**Exercise**
Using "green" as the search string, find the matching lines below and copy them.

**Record set**
--------------------
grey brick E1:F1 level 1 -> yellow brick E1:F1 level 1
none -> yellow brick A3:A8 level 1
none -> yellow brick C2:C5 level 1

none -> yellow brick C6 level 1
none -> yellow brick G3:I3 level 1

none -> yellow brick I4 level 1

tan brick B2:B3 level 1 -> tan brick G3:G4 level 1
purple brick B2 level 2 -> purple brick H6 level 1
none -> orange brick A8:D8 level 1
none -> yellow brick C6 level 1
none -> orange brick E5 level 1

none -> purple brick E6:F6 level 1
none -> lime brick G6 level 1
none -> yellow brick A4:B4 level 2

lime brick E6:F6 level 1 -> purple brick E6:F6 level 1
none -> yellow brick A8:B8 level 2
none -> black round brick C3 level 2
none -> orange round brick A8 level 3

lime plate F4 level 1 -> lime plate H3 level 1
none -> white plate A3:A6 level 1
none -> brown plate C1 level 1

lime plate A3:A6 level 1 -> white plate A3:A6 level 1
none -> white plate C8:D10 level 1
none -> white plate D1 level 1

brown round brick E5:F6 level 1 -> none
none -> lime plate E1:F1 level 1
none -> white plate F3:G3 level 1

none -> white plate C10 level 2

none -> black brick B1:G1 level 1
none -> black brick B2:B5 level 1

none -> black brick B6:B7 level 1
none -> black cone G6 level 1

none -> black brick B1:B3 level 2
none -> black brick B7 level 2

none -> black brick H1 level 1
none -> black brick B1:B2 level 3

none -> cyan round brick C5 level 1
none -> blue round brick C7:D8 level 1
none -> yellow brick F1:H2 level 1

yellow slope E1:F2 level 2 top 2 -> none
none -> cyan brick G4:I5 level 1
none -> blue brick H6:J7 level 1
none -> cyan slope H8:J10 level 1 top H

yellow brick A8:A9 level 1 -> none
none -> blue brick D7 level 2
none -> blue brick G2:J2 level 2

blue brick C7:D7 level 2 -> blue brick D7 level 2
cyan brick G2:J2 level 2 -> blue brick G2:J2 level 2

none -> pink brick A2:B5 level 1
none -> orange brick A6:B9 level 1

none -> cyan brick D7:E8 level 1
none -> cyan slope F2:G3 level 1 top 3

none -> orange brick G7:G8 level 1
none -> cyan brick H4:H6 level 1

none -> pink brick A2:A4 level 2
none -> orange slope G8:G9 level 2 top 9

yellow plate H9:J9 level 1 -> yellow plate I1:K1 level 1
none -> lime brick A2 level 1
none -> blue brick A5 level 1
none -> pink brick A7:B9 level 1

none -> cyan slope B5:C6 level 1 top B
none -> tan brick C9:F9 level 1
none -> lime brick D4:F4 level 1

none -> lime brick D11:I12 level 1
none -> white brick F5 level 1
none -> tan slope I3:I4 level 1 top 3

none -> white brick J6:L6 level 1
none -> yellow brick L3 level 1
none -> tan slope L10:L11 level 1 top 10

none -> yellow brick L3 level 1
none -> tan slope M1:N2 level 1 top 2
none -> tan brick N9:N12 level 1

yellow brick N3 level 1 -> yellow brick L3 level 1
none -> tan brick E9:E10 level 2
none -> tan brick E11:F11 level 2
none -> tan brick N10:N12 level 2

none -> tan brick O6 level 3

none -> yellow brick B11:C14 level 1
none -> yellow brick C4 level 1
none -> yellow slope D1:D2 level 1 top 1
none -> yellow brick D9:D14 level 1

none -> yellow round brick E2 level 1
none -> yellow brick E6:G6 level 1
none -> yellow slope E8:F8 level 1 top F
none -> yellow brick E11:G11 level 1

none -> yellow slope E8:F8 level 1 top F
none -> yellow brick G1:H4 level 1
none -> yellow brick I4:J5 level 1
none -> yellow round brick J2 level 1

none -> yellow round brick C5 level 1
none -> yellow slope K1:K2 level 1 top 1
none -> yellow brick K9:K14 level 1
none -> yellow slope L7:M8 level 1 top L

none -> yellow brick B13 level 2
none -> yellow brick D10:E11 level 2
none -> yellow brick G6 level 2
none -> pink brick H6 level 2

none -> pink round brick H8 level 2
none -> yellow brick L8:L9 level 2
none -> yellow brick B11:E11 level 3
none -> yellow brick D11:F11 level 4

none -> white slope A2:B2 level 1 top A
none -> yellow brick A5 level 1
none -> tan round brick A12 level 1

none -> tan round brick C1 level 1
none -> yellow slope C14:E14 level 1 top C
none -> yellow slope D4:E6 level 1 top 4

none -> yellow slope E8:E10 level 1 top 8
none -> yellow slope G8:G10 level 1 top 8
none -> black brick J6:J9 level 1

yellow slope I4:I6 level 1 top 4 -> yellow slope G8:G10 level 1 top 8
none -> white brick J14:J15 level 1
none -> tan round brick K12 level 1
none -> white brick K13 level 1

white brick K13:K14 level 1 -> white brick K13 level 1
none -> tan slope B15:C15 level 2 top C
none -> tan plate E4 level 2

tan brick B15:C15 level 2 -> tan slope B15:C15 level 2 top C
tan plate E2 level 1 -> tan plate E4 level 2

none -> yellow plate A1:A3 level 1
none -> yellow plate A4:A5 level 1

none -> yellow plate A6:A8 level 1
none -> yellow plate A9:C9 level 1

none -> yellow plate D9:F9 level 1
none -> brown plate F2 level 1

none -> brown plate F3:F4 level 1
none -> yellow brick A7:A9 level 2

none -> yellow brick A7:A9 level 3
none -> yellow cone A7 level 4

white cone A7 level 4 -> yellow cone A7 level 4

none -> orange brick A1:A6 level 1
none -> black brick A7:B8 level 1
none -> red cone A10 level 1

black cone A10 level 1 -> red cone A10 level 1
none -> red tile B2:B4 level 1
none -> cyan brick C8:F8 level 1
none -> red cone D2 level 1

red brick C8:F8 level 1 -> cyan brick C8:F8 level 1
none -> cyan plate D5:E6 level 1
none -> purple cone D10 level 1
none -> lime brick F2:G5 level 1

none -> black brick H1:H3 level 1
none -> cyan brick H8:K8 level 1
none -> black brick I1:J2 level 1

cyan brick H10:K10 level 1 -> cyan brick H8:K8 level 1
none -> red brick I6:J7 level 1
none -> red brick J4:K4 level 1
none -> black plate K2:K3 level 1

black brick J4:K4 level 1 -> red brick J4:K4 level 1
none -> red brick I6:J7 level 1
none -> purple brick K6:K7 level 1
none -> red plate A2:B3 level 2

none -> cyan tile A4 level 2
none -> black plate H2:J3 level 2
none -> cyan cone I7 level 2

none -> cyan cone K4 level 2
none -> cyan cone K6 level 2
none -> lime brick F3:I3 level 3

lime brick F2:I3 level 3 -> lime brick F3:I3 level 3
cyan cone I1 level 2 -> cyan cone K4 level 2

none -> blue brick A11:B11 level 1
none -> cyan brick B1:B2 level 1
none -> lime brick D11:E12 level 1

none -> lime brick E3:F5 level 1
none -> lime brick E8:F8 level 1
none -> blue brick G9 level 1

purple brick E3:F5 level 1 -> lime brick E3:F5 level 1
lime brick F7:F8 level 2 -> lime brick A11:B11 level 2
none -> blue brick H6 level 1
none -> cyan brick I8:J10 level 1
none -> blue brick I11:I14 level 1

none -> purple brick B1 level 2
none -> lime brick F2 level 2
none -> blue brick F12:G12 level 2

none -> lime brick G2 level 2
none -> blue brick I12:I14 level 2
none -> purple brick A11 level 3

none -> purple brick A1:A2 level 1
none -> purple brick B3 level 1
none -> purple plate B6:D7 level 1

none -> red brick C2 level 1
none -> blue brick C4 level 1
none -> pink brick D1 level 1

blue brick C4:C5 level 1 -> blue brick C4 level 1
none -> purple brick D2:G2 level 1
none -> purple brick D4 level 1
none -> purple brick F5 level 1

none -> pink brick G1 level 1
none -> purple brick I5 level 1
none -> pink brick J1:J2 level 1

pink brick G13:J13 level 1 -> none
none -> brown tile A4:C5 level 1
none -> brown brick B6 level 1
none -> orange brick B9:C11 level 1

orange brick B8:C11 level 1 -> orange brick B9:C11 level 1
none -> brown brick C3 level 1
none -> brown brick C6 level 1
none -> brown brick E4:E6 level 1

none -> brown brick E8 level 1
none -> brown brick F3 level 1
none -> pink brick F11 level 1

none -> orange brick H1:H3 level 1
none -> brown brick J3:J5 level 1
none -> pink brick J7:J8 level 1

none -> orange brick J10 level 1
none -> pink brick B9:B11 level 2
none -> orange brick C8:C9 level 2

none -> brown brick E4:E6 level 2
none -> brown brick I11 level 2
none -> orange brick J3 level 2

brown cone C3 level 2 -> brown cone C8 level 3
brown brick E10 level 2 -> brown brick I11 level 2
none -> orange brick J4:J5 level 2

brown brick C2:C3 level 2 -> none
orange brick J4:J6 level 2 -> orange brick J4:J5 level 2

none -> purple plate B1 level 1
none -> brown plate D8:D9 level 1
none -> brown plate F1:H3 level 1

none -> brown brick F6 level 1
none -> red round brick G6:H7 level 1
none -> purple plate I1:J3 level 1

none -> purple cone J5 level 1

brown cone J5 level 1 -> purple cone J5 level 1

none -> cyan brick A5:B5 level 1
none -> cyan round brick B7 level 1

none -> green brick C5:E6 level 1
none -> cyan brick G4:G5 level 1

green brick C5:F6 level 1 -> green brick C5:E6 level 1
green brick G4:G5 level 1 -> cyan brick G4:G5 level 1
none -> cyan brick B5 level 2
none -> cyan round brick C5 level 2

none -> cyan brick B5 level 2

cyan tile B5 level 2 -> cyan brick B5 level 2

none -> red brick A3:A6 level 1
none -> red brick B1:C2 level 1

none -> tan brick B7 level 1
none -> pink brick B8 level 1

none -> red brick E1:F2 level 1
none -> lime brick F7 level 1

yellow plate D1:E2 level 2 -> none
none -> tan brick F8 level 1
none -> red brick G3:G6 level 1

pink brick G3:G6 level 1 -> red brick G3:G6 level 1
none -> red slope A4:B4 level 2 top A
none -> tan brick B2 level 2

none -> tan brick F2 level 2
--------------------
**Answer below**
none -> green brick C5:E6 level 1
green brick C5:F6 level 1 -> green brick C5:E6 level 1
green brick G4:G5 level 1 -> cyan brick G4:G5 level 1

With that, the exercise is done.